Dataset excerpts
*** Block opens ***

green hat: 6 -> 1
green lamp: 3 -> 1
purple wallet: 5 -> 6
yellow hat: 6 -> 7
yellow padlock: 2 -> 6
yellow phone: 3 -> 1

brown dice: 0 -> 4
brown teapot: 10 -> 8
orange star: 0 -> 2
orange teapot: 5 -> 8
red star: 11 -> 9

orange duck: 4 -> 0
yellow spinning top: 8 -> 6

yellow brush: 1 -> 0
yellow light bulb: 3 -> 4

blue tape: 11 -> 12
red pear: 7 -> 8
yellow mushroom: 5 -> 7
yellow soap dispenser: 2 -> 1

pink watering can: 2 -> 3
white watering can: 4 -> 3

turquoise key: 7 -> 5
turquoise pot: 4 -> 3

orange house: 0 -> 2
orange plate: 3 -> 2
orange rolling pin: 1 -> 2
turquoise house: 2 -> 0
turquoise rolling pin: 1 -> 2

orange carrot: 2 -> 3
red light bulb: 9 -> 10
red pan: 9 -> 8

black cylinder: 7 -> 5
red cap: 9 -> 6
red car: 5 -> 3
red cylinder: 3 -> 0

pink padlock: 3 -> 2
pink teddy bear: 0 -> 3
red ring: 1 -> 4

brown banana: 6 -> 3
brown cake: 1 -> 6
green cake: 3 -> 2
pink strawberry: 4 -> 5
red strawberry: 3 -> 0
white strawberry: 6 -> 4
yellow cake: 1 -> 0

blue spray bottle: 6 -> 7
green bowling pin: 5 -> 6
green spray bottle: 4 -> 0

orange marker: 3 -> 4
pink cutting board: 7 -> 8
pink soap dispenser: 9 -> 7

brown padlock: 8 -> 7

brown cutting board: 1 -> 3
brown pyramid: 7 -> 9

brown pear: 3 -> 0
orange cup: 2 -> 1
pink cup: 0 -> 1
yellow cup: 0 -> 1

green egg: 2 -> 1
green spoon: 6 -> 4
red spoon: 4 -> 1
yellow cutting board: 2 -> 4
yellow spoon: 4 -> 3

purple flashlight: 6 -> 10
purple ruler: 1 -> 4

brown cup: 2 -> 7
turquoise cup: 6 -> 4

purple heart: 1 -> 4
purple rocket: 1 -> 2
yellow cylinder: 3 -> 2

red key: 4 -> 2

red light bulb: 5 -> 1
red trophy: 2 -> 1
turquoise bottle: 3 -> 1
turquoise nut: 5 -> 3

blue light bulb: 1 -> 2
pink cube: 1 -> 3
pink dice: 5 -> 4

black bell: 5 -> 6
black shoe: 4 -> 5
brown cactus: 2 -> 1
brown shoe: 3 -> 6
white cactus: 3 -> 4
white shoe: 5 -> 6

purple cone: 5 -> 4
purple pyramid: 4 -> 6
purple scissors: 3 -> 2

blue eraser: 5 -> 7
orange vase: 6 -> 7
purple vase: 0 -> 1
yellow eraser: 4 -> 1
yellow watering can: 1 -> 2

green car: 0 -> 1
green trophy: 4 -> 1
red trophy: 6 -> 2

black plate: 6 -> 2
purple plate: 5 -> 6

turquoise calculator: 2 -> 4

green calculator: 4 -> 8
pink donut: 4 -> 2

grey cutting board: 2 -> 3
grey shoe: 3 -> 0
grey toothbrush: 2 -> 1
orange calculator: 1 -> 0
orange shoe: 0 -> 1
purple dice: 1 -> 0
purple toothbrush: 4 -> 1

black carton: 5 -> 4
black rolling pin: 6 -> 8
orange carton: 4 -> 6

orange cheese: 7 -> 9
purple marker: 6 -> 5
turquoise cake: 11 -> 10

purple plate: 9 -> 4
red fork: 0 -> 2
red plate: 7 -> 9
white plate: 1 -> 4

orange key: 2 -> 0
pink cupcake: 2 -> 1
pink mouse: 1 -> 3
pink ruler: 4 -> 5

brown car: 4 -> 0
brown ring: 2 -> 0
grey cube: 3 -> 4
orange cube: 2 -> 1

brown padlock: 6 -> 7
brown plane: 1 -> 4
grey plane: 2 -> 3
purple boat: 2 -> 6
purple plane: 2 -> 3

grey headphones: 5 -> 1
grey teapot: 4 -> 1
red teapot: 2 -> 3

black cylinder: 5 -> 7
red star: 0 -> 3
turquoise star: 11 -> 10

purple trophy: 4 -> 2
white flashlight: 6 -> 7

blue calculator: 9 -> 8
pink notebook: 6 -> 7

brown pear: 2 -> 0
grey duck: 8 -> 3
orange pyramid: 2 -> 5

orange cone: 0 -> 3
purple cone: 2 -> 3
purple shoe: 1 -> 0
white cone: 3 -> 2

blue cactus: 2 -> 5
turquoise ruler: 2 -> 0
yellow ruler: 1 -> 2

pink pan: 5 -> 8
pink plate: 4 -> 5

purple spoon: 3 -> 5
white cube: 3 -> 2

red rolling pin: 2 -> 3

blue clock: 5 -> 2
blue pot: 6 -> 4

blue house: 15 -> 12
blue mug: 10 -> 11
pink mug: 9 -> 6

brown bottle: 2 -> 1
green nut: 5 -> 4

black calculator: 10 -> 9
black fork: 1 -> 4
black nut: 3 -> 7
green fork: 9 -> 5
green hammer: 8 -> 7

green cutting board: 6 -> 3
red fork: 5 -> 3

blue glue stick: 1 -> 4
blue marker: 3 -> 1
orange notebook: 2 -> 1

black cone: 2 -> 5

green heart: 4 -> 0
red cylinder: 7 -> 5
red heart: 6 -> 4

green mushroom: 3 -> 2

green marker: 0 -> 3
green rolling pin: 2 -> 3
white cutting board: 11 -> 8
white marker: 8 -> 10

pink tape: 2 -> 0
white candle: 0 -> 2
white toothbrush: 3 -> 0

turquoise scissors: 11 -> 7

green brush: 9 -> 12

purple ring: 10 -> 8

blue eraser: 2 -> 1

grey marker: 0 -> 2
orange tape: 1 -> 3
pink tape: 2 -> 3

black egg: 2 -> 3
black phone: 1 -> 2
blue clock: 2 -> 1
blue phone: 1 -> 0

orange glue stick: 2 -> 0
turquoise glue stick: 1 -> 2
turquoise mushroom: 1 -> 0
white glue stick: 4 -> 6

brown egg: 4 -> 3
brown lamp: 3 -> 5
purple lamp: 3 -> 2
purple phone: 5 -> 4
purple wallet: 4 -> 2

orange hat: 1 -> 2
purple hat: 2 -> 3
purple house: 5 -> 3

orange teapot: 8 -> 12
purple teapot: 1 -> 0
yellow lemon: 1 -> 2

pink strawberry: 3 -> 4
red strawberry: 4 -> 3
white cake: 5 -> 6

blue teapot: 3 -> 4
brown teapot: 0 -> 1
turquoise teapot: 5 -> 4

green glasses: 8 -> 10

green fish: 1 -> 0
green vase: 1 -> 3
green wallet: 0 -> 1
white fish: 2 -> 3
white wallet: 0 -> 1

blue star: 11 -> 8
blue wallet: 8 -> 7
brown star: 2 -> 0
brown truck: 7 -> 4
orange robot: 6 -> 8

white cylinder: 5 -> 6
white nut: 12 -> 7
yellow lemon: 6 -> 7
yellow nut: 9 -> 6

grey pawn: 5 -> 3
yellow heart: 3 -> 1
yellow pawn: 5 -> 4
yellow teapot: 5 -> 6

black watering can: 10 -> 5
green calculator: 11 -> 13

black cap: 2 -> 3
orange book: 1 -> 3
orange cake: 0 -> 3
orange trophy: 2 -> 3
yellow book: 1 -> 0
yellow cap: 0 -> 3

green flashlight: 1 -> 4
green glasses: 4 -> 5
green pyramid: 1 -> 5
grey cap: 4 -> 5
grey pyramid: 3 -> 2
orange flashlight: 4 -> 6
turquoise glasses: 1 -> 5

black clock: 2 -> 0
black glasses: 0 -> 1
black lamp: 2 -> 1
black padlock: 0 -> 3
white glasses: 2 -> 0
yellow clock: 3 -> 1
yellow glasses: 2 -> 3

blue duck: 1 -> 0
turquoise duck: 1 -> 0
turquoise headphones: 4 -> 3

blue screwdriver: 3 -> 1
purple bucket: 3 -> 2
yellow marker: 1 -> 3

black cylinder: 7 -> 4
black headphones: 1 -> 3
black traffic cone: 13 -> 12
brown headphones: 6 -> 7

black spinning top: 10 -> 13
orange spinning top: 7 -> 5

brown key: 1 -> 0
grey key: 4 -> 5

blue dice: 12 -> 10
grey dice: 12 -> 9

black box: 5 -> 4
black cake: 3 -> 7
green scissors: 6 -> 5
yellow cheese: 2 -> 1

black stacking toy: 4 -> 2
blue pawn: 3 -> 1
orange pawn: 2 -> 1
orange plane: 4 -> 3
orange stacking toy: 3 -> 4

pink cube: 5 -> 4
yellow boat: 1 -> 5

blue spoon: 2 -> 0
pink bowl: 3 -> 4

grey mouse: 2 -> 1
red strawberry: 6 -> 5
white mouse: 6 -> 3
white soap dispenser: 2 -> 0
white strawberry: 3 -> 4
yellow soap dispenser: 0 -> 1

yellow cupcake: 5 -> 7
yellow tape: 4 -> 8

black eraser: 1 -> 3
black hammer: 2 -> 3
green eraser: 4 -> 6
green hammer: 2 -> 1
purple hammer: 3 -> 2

*** Block closes ***

Aim of the task> Among the entries above, the lines between the ones containing "yellow lemon: 1 -> 2" and "yellow heart: 3 -> 1", inclusive, are to be transcribed exactly. No other line is to be given.

Final answer>
yellow lemon: 1 -> 2

pink strawberry: 3 -> 4
red strawberry: 4 -> 3
white cake: 5 -> 6

blue teapot: 3 -> 4
brown teapot: 0 -> 1
turquoise teapot: 5 -> 4

green glasses: 8 -> 10

green fish: 1 -> 0
green vase: 1 -> 3
green wallet: 0 -> 1
white fish: 2 -> 3
white wallet: 0 -> 1

blue star: 11 -> 8
blue wallet: 8 -> 7
brown star: 2 -> 0
brown truck: 7 -> 4
orange robot: 6 -> 8

white cylinder: 5 -> 6
white nut: 12 -> 7
yellow lemon: 6 -> 7
yellow nut: 9 -> 6

grey pawn: 5 -> 3
yellow heart: 3 -> 1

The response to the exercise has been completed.